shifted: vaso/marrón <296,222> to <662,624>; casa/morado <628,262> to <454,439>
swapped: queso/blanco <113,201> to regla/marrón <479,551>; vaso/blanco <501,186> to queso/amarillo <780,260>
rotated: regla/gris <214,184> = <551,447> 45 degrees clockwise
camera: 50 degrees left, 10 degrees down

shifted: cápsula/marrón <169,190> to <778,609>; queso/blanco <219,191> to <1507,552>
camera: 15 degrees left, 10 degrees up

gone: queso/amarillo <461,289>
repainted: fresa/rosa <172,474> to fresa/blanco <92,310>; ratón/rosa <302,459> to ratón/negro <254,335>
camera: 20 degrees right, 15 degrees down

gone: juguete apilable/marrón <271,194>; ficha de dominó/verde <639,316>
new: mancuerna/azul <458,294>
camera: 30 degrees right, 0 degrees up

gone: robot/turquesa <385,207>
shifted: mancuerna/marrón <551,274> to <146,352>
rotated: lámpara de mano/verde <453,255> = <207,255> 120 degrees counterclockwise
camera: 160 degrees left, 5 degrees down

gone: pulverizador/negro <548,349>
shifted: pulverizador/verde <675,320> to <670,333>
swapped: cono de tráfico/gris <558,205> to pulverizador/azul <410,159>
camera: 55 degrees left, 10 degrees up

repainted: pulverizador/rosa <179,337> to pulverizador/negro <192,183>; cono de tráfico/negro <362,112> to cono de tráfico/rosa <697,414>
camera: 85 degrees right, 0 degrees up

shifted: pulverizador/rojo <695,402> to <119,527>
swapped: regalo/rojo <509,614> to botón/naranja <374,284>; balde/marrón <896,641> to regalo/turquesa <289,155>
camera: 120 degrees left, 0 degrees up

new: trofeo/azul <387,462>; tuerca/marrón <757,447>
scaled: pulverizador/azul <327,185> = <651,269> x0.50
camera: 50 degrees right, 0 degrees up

════════════════

_Prompt_
All that should be written out is the stretch of lines above between the one holding "swapped: queso/blanco <113,201>" and the one holding "rotated: regla/gris <214,184>", inclusive, exactly as given.

_Answer area_
swapped: queso/blanco <113,201> to regla/marrón <479,551>; vaso/blanco <501,186> to queso/amarillo <780,260>
rotated: regla/gris <214,184> = <551,447> 45 degrees clockwise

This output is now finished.